Copy exactly, please, each line of the data below until the line that contains "shears (russet) (397" has been copied, beginning at the top.

=== Section Start ===

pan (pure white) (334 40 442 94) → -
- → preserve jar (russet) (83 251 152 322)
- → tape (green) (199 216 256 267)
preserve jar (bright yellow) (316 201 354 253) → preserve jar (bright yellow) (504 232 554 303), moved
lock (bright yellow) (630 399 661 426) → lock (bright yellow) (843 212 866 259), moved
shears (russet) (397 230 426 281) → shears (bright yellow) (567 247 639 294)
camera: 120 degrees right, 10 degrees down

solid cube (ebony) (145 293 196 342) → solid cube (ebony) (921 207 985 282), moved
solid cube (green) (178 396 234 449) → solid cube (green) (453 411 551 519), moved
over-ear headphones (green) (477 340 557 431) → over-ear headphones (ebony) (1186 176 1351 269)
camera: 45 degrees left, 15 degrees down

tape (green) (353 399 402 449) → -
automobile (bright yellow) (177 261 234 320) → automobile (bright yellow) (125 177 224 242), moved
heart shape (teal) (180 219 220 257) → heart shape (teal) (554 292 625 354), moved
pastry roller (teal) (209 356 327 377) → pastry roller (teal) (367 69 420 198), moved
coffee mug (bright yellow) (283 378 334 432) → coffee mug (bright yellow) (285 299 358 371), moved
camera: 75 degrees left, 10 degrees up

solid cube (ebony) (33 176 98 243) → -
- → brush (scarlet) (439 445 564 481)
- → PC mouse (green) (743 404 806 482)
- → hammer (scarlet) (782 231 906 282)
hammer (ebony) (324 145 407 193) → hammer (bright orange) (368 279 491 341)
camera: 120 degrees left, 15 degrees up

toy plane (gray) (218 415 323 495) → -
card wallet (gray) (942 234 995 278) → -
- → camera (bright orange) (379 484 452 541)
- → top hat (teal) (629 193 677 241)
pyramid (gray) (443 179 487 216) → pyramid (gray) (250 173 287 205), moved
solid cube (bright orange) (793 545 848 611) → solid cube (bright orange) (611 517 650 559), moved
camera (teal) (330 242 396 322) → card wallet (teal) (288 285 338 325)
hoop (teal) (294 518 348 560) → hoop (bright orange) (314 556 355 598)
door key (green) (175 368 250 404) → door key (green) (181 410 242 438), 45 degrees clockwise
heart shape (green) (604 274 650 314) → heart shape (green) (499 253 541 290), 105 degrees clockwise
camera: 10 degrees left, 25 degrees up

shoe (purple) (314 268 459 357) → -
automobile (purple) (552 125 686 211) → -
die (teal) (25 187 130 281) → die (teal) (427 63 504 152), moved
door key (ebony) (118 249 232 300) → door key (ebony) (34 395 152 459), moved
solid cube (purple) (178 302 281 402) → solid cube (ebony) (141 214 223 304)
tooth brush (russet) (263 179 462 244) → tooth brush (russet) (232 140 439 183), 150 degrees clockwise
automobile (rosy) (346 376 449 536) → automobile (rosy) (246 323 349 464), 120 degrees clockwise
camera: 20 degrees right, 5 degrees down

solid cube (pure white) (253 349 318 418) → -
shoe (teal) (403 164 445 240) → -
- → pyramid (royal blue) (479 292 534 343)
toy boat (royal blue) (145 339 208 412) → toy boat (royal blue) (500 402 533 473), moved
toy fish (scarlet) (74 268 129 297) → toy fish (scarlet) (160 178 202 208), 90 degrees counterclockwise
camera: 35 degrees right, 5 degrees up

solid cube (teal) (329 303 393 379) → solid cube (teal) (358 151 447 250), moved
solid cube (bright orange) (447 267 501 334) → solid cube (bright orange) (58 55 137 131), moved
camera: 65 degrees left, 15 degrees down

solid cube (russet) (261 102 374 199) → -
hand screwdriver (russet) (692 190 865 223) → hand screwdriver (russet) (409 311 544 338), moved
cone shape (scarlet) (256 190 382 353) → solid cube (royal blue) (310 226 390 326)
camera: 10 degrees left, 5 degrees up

=== Section End ===

### [Answer to the exercise]
pan (pure white) (334 40 442 94) → -
- → preserve jar (russet) (83 251 152 322)
- → tape (green) (199 216 256 267)
preserve jar (bright yellow) (316 201 354 253) → preserve jar (bright yellow) (504 232 554 303), moved
lock (bright yellow) (630 399 661 426) → lock (bright yellow) (843 212 866 259), moved
shears (russet) (397 230 426 281) → shears (bright yellow) (567 247 639 294)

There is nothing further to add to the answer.